*Aim of the exercise*
Output the lines of the records from the one containing "brown pentagon: (227, 91)" through the last, both ends included. Leave pictures out.

(Shape transformation data)
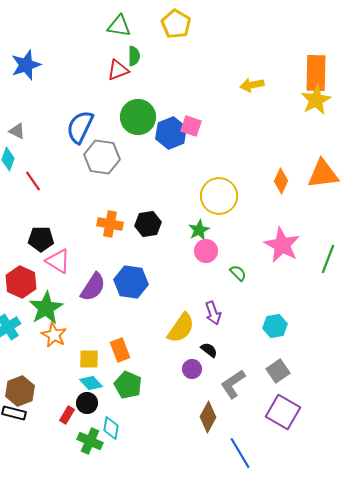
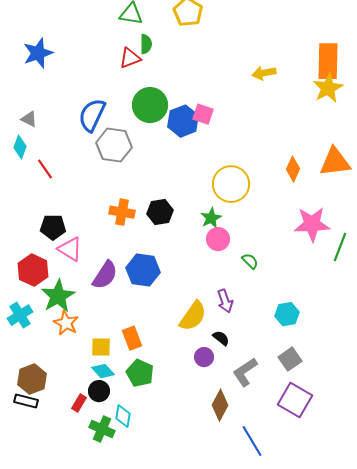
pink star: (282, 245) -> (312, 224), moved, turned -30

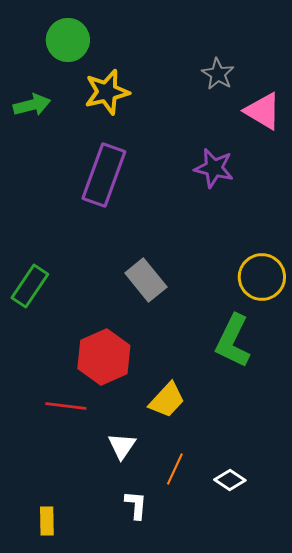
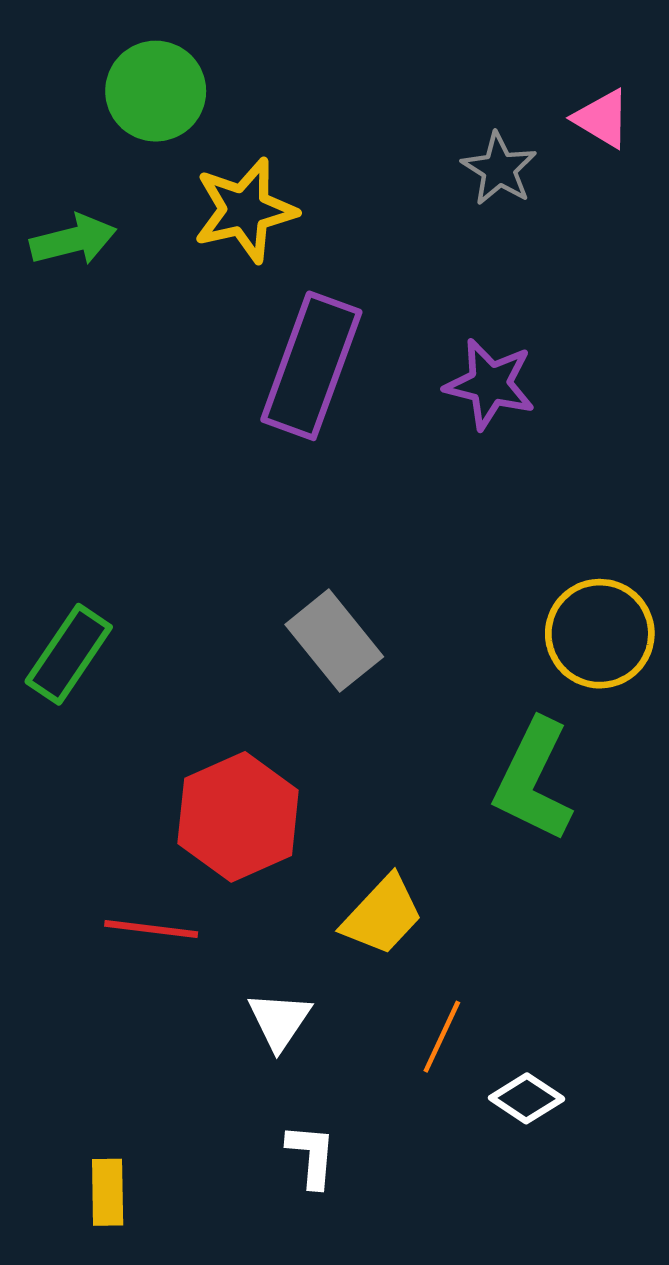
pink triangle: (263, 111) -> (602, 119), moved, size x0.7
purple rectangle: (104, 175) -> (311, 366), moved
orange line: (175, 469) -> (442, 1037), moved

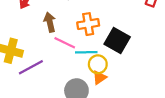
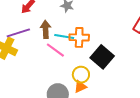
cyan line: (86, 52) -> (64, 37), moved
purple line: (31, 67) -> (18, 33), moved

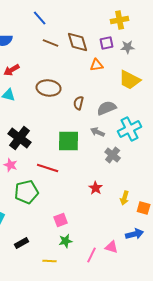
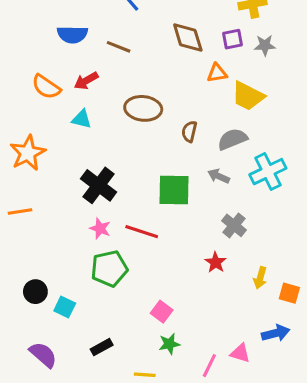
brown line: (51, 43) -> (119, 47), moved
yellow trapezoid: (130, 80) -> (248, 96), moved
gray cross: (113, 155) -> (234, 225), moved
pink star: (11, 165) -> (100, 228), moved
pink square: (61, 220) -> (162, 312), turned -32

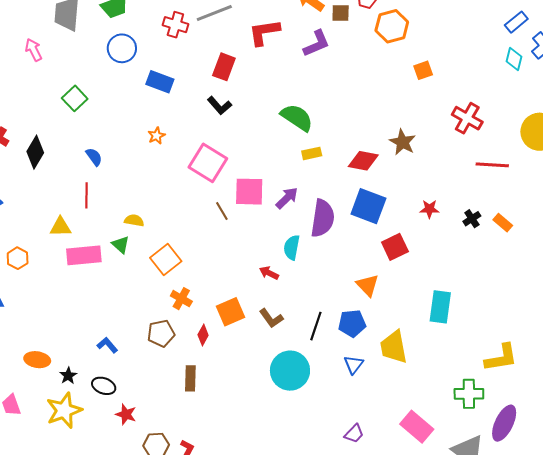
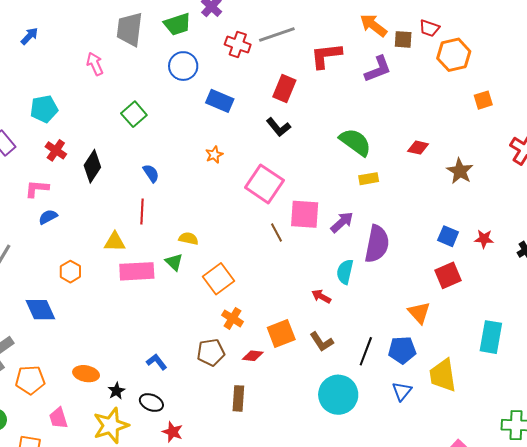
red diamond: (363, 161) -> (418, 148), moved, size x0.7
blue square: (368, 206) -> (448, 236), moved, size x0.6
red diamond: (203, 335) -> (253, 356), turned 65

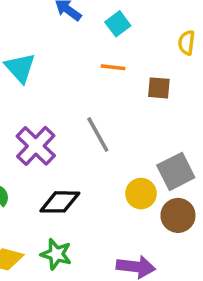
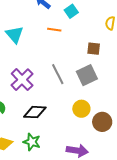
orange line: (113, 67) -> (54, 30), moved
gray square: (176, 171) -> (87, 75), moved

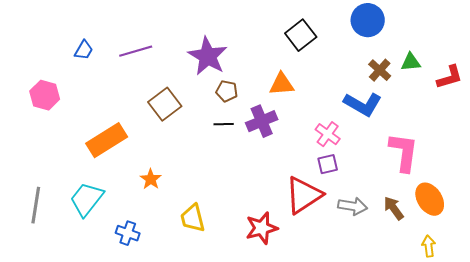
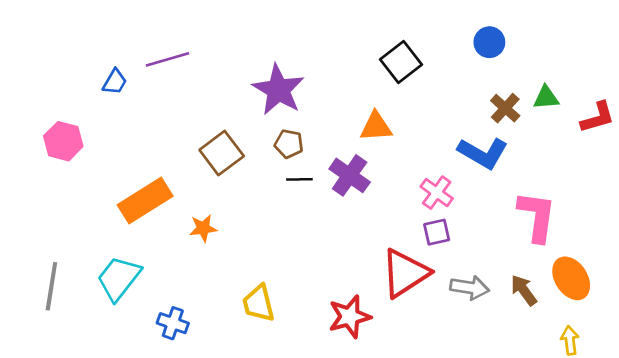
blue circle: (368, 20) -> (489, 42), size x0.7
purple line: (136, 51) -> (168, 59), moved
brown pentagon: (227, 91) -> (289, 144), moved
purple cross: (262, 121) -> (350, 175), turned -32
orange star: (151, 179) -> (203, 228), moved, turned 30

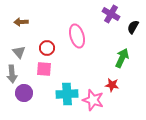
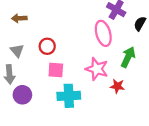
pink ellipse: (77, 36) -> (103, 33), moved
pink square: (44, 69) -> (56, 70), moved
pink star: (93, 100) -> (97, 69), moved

*Reply to the task*
brown pentagon: (227, 91) -> (289, 144), moved
purple cross: (262, 121) -> (350, 175), turned -32
orange star: (151, 179) -> (203, 228), moved, turned 30

pink ellipse: (77, 36) -> (103, 33), moved
pink square: (44, 69) -> (56, 70), moved
pink star: (93, 100) -> (97, 69), moved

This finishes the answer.